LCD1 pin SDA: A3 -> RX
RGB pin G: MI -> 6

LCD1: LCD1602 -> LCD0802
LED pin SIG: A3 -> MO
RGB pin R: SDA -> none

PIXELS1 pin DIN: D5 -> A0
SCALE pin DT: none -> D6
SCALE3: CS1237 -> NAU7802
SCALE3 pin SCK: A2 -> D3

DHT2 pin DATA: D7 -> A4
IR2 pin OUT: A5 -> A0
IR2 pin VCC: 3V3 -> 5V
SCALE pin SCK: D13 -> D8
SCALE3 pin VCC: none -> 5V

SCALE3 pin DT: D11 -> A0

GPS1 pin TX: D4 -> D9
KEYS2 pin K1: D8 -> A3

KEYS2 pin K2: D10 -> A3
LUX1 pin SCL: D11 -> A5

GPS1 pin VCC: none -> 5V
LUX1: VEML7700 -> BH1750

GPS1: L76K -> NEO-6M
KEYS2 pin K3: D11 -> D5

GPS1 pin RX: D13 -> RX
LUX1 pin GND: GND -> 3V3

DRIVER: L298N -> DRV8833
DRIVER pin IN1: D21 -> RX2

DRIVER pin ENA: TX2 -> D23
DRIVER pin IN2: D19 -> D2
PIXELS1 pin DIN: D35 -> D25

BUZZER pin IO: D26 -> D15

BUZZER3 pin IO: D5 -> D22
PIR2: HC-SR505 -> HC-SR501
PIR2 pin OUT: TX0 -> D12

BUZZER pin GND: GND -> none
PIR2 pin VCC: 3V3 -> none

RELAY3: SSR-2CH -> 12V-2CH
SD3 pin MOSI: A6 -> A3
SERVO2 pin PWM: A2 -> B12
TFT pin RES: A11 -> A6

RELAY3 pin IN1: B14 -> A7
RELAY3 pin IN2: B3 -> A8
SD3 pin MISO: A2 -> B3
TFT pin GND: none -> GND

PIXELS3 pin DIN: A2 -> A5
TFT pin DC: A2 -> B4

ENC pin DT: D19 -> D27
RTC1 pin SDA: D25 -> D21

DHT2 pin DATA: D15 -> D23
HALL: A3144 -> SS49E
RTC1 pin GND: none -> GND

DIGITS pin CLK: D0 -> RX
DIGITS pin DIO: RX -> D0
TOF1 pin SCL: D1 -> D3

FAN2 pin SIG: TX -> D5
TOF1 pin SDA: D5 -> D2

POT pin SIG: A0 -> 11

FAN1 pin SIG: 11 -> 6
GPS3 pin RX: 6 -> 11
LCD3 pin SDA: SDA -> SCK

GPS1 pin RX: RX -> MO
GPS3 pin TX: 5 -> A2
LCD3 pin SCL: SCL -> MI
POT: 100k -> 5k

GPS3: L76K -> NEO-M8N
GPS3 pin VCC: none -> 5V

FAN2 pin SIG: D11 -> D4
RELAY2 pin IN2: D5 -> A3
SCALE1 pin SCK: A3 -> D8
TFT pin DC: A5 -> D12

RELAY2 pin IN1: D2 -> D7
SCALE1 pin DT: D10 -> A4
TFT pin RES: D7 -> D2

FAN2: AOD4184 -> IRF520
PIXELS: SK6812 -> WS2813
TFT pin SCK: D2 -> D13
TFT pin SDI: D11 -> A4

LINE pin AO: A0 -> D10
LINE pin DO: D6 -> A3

....

PROBLEM DETAILS
Given the records above, reproduce precisely and only the lines between the line holding "DRIVER pin ENA: TX2 -> D23" and the line holding "PIXELS3 pin DIN: A2 -> A5", inclusive.

TASK RESPONSE
DRIVER pin ENA: TX2 -> D23
DRIVER pin IN2: D19 -> D2
PIXELS1 pin DIN: D35 -> D25

BUZZER pin IO: D26 -> D15

BUZZER3 pin IO: D5 -> D22
PIR2: HC-SR505 -> HC-SR501
PIR2 pin OUT: TX0 -> D12

BUZZER pin GND: GND -> none
PIR2 pin VCC: 3V3 -> none

RELAY3: SSR-2CH -> 12V-2CH
SD3 pin MOSI: A6 -> A3
SERVO2 pin PWM: A2 -> B12
TFT pin RES: A11 -> A6

RELAY3 pin IN1: B14 -> A7
RELAY3 pin IN2: B3 -> A8
SD3 pin MISO: A2 -> B3
TFT pin GND: none -> GND

PIXELS3 pin DIN: A2 -> A5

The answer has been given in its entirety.